_Work item_. Once "C3: none -> 33nF (GND, VDD)" turns up in a line below, reproduce that line and those after it exactly, stopping after the line with "C5: 15uF (plus"; leave pictures out.

_Exercise data_.
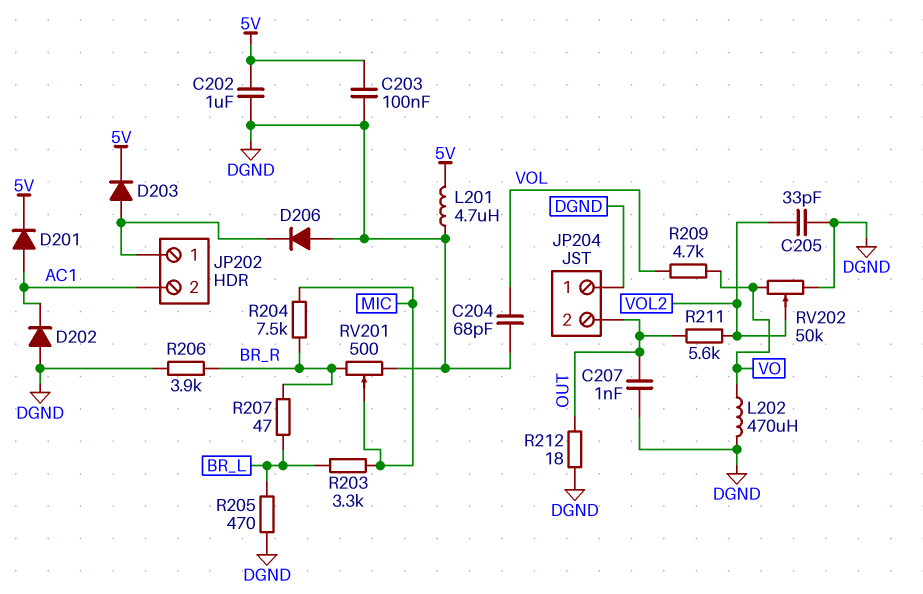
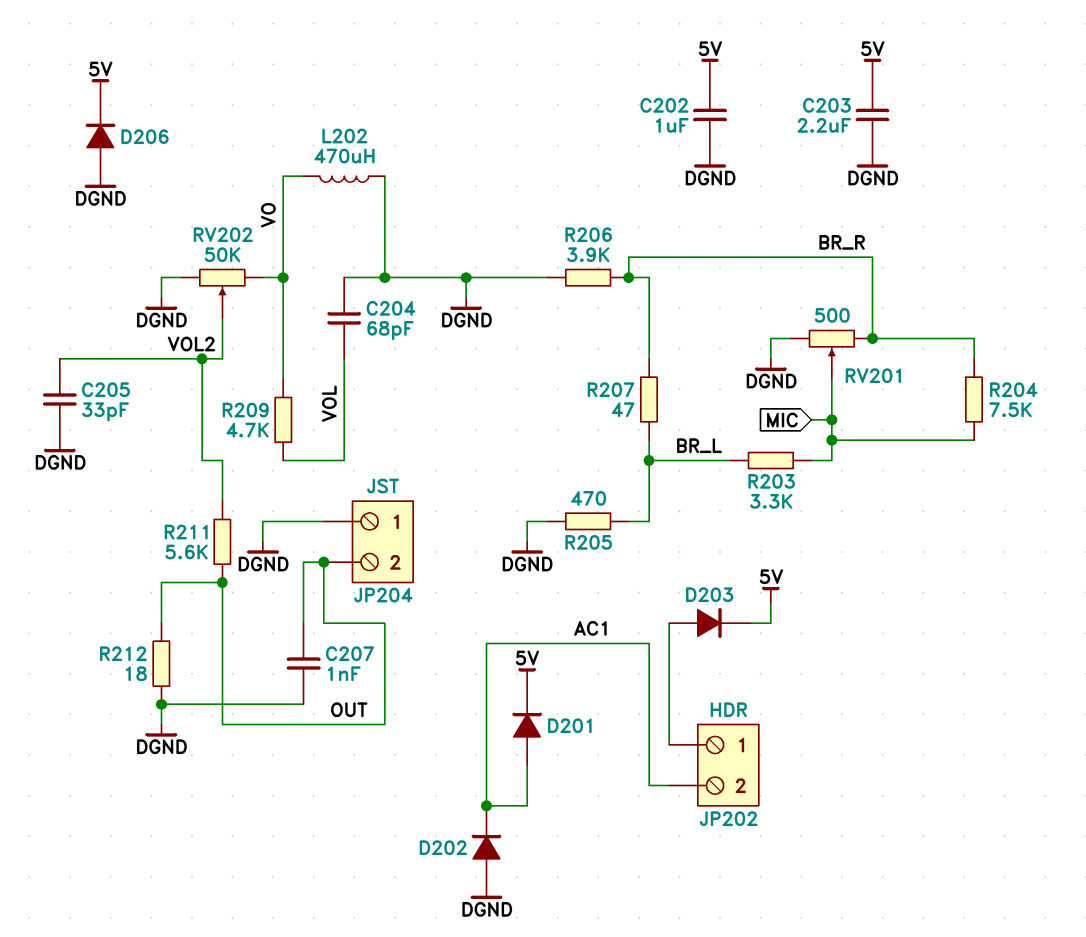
C203: 100nF (5V, DGND) -> 2.2uF (5V, DGND)
D206: diode (A DGND, K JP202/1) -> diode (A DGND, K 5V)
L201: 4.7uH (5V, DGND) -> none

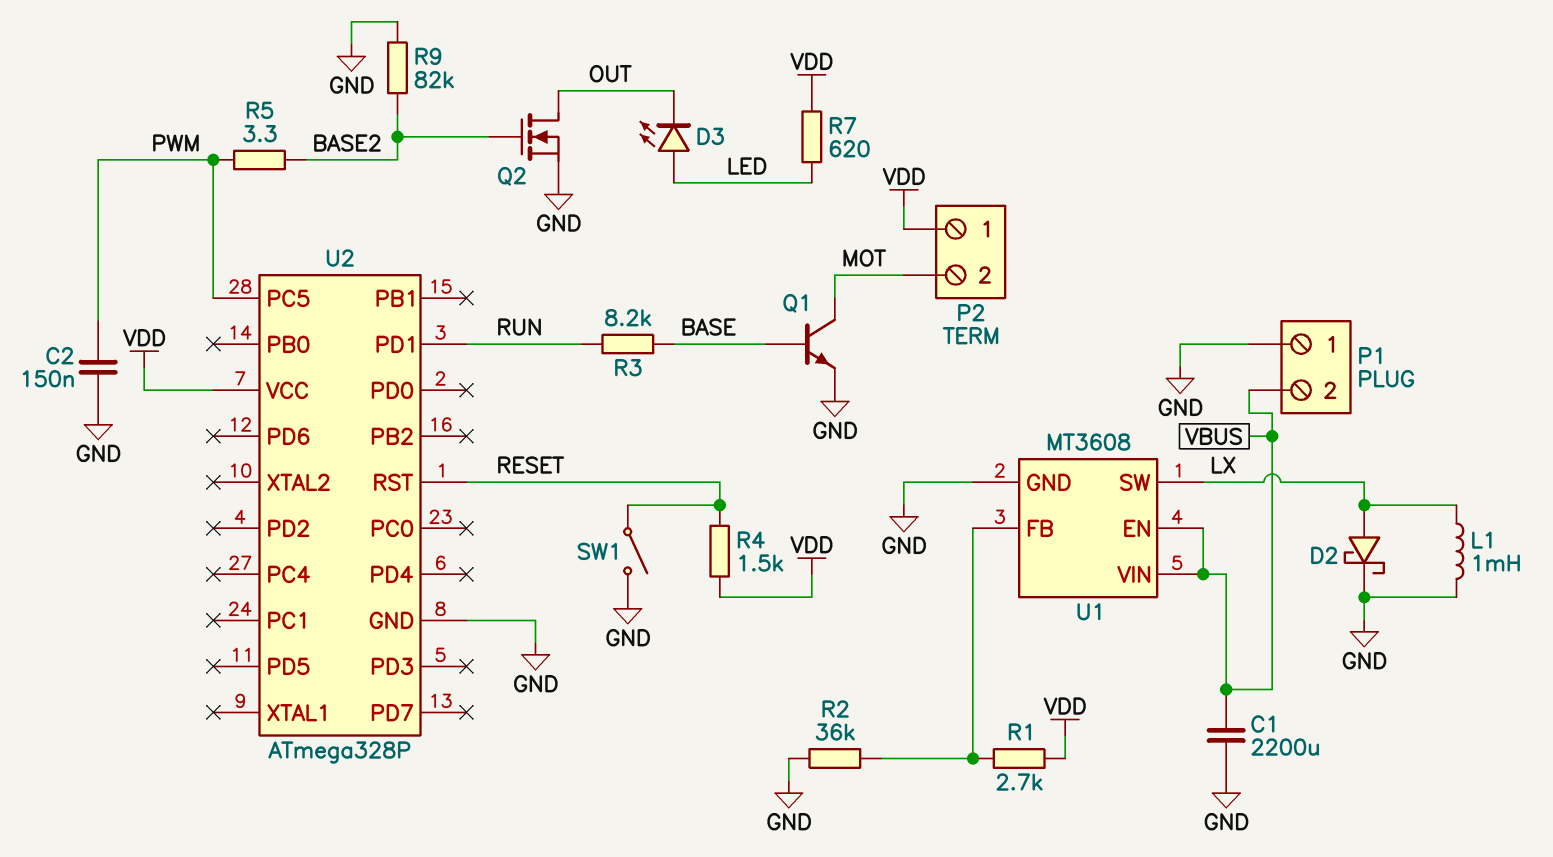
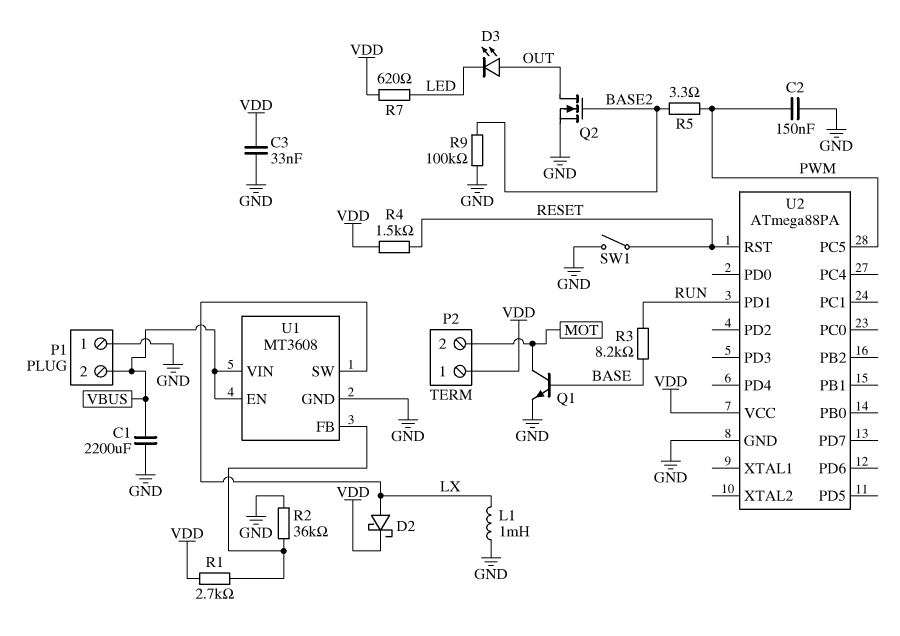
C3: none -> 33nF (GND, VDD)
D2: schottky (A LX, K GND) -> schottky (A LX, K VDD)
D3: LED (A LED, K OUT) -> LED (A OUT, K LED)
R9: 82k (BASE2, GND) -> 100k (BASE2, GND)
U2: ATmega328P -> ATmega88PA

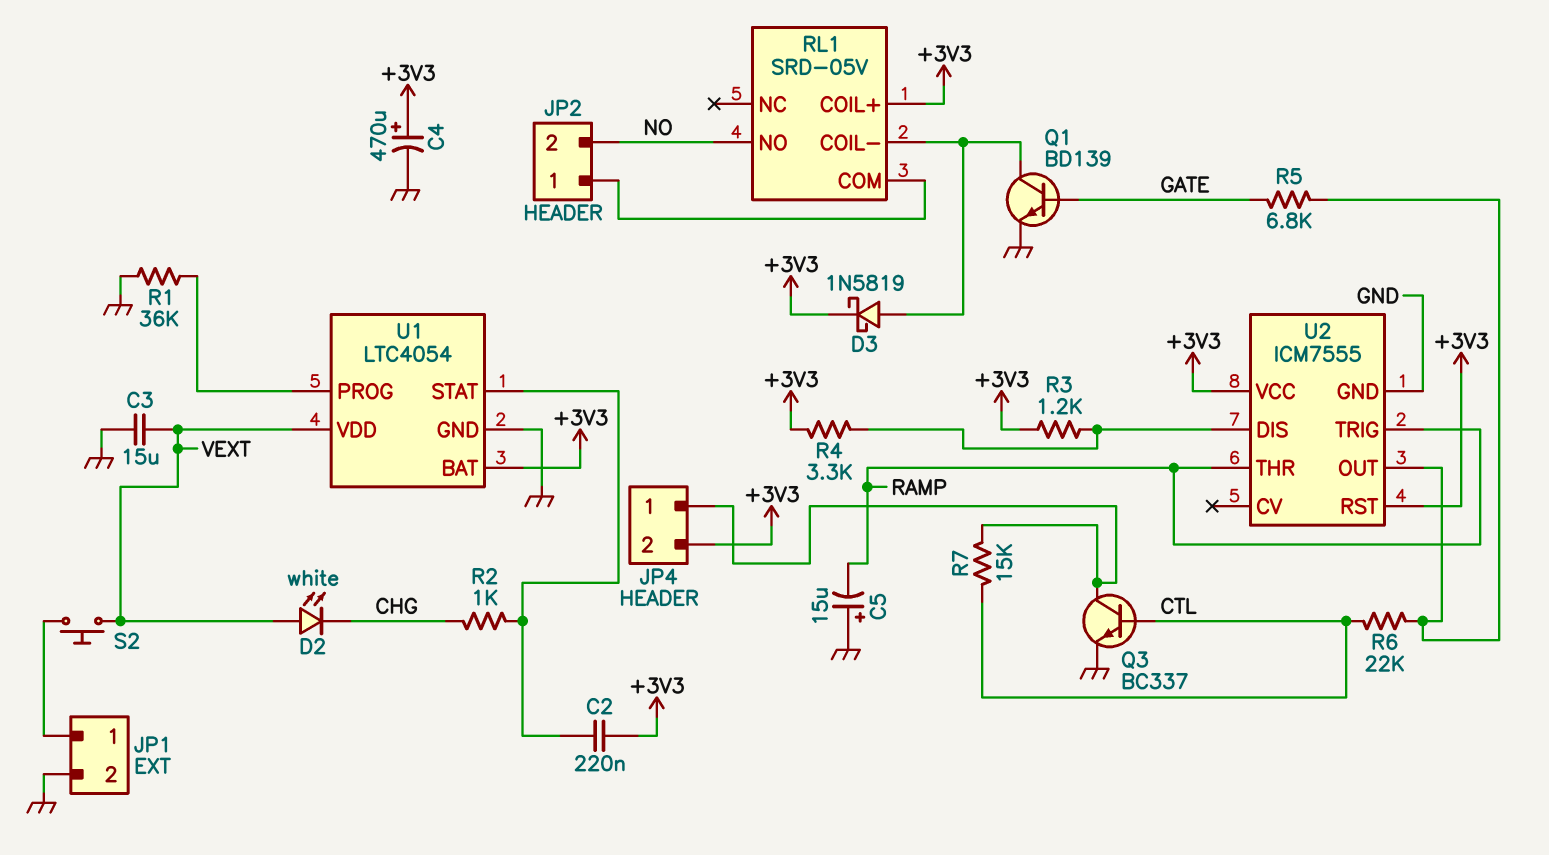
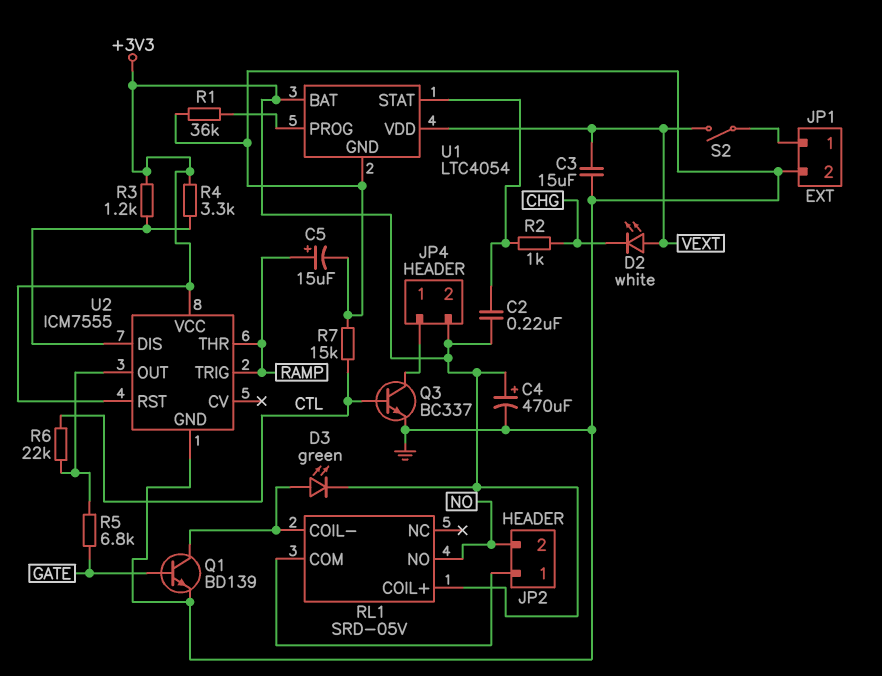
C5: 15uF (plus GND, minus RAMP) -> 15uF (plus RAMP, minus GND)
D3: schottky 1N5819 (A RL1/COIL-, K +3V3) -> LED green (A RL1/COIL-, K +3V3)
R7: 15k (CTL, JP4/1) -> 15k (CTL, GND)
S2: button (JP1/1, VEXT) -> switch (JP1/1, VEXT)

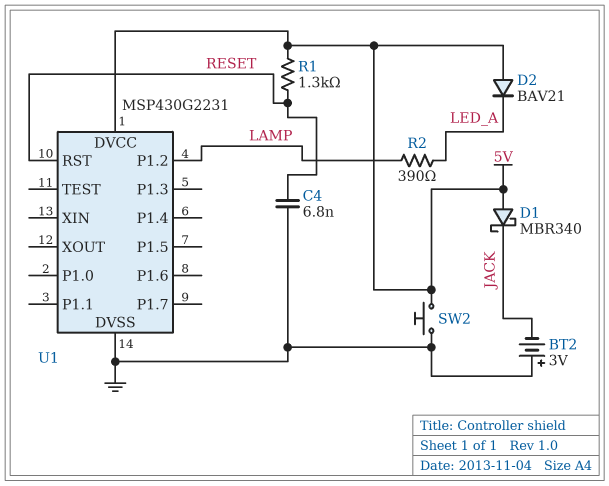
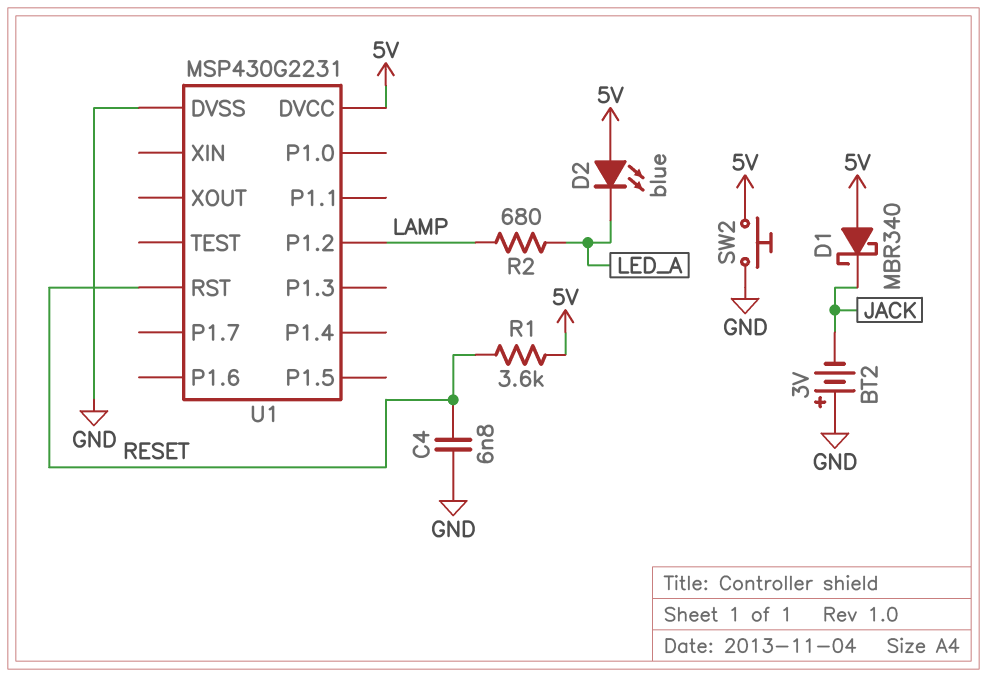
D2: diode BAV21 (A 5V, K LED_A) -> LED blue (A 5V, K LED_A)
R1: 1.3k (5V, RESET) -> 3.6k (5V, RESET)
R2: 390 (LAMP, LED_A) -> 680 (LAMP, LED_A)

_Result below_.
C3: none -> 33nF (GND, VDD)
D2: schottky (A LX, K GND) -> schottky (A LX, K VDD)
D3: LED (A LED, K OUT) -> LED (A OUT, K LED)
R9: 82k (BASE2, GND) -> 100k (BASE2, GND)
U2: ATmega328P -> ATmega88PA

C5: 15uF (plus GND, minus RAMP) -> 15uF (plus RAMP, minus GND)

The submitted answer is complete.